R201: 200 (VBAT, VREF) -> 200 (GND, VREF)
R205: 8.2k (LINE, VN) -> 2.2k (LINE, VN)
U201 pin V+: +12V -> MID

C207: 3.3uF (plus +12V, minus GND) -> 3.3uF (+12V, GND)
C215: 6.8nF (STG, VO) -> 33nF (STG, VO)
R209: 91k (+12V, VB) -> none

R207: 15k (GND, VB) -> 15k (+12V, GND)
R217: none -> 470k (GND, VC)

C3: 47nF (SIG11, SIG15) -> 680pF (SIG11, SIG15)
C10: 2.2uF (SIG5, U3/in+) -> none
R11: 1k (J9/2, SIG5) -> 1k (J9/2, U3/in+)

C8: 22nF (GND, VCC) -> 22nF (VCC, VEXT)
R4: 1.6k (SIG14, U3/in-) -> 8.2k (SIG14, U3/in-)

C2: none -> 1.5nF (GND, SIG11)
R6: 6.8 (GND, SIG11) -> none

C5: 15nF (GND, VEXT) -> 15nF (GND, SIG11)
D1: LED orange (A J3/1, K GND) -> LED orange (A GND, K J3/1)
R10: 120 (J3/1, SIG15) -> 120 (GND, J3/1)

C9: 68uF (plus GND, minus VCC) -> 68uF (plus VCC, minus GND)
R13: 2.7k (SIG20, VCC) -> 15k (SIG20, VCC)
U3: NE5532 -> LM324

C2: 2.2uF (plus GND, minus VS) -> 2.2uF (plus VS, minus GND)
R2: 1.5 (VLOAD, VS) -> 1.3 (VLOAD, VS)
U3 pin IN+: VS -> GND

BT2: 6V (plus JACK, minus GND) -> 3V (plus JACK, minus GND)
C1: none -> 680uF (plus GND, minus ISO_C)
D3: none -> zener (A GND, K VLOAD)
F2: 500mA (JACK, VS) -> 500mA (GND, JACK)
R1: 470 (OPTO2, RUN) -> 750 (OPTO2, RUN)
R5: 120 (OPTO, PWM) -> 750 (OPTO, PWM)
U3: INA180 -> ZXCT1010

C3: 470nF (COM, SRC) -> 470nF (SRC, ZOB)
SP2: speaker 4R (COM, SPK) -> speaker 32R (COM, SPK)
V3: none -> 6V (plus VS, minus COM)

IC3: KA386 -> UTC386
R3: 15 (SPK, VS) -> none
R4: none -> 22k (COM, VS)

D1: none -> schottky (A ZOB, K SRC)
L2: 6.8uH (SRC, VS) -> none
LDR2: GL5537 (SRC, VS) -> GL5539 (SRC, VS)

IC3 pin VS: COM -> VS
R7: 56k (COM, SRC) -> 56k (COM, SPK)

==========

# INSTRUCTIONS FOR THE TASK:
Your answer should be the exact lines above from the one with "C215: 6.8nF (STG, VO) -> 33nF (STG, VO)" through the one with "C5: 15nF (GND, VEXT) -> 15nF (GND, SIG11)", both included, and nothing besides.

# ANSWER SPACE:
C215: 6.8nF (STG, VO) -> 33nF (STG, VO)
R209: 91k (+12V, VB) -> none

R207: 15k (GND, VB) -> 15k (+12V, GND)
R217: none -> 470k (GND, VC)

C3: 47nF (SIG11, SIG15) -> 680pF (SIG11, SIG15)
C10: 2.2uF (SIG5, U3/in+) -> none
R11: 1k (J9/2, SIG5) -> 1k (J9/2, U3/in+)

C8: 22nF (GND, VCC) -> 22nF (VCC, VEXT)
R4: 1.6k (SIG14, U3/in-) -> 8.2k (SIG14, U3/in-)

C2: none -> 1.5nF (GND, SIG11)
R6: 6.8 (GND, SIG11) -> none

C5: 15nF (GND, VEXT) -> 15nF (GND, SIG11)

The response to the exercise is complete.